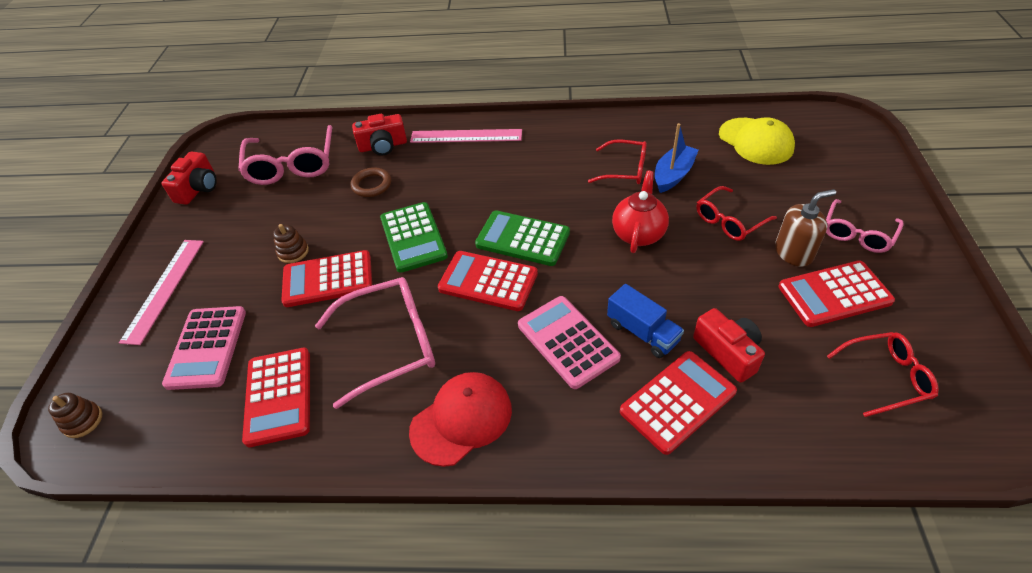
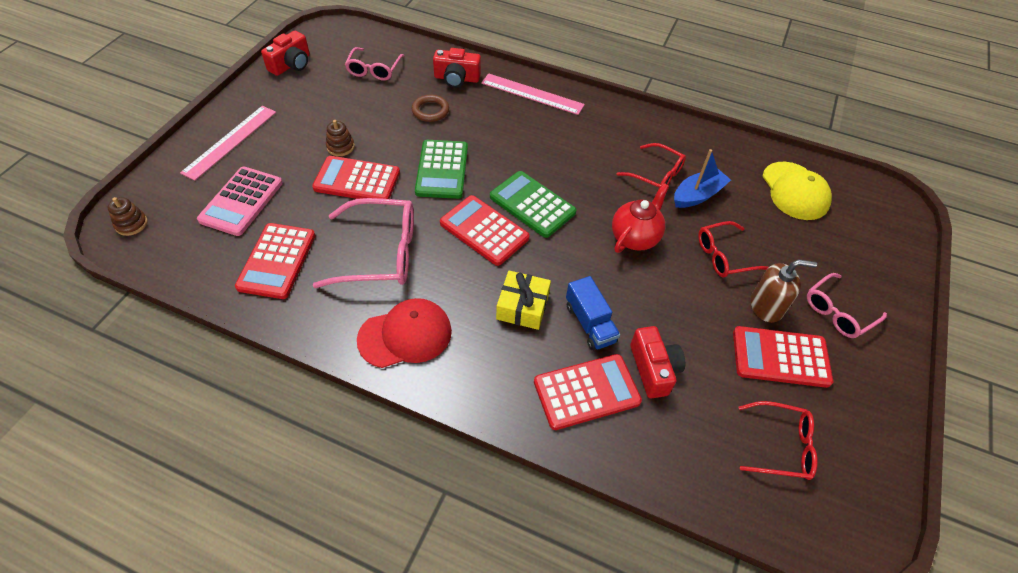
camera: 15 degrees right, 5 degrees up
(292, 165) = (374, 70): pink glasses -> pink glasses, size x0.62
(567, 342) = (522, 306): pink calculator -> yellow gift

——————————

What to do
Output nothing but an exact retyping of the material, pictures excluded.

Result of this exercise
camera: 15 degrees right, 5 degrees up
(292, 165) = (374, 70): pink glasses -> pink glasses, size x0.62
(567, 342) = (522, 306): pink calculator -> yellow gift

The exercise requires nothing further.